Segment Start: RECORD EXTRACTS

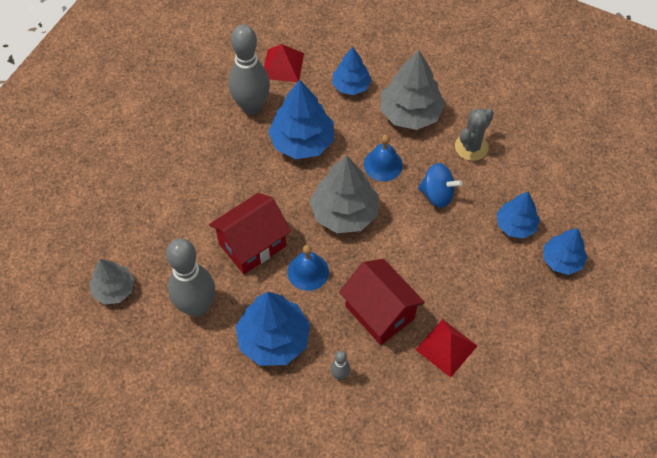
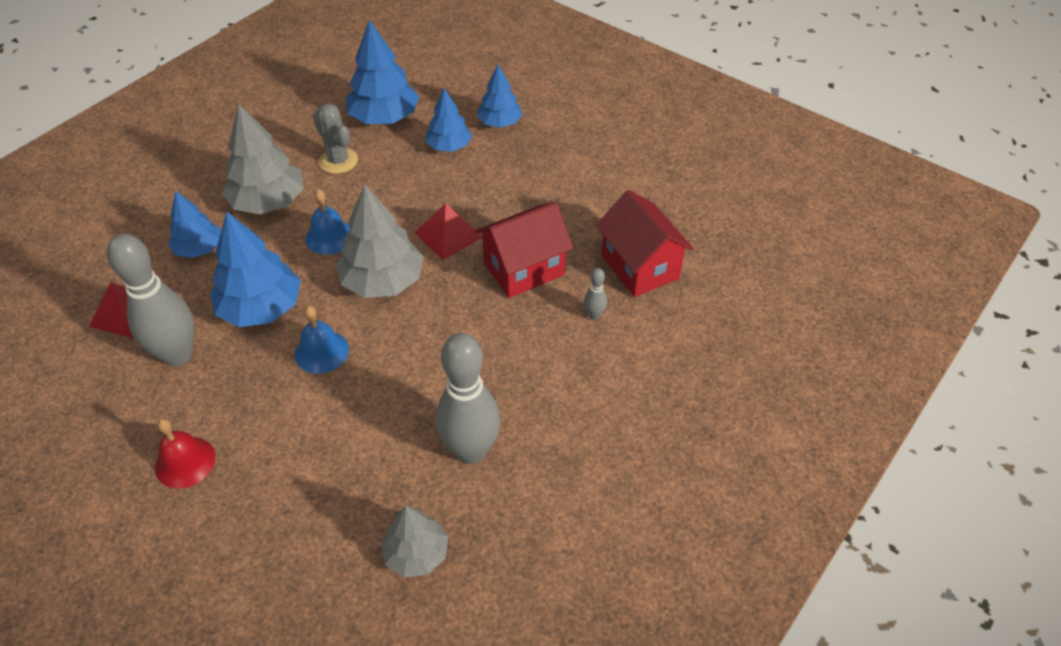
camera: 80 degrees left, 10 degrees down
(168, 140) = (185, 462): none -> red bell
(252, 245) = (397, 379): red house -> red house (640, 267)
(274, 339) = (536, 372): blue tree -> blue tree (384, 117)
(308, 271) = (453, 327): blue bell -> blue bell (321, 351)
(437, 194) = (389, 198): blue spinning top -> none
(446, 347) = (578, 222): red pyramid -> red pyramid (448, 234)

Segment End: RECORD EXTRACTS

TRY IT = Output the line holding "(437, 194) = (389, 198): blue", then every later line through the end of the records above, exactly as given and nothing else.

COMPLETED EXERCISE =
(437, 194) = (389, 198): blue spinning top -> none
(446, 347) = (578, 222): red pyramid -> red pyramid (448, 234)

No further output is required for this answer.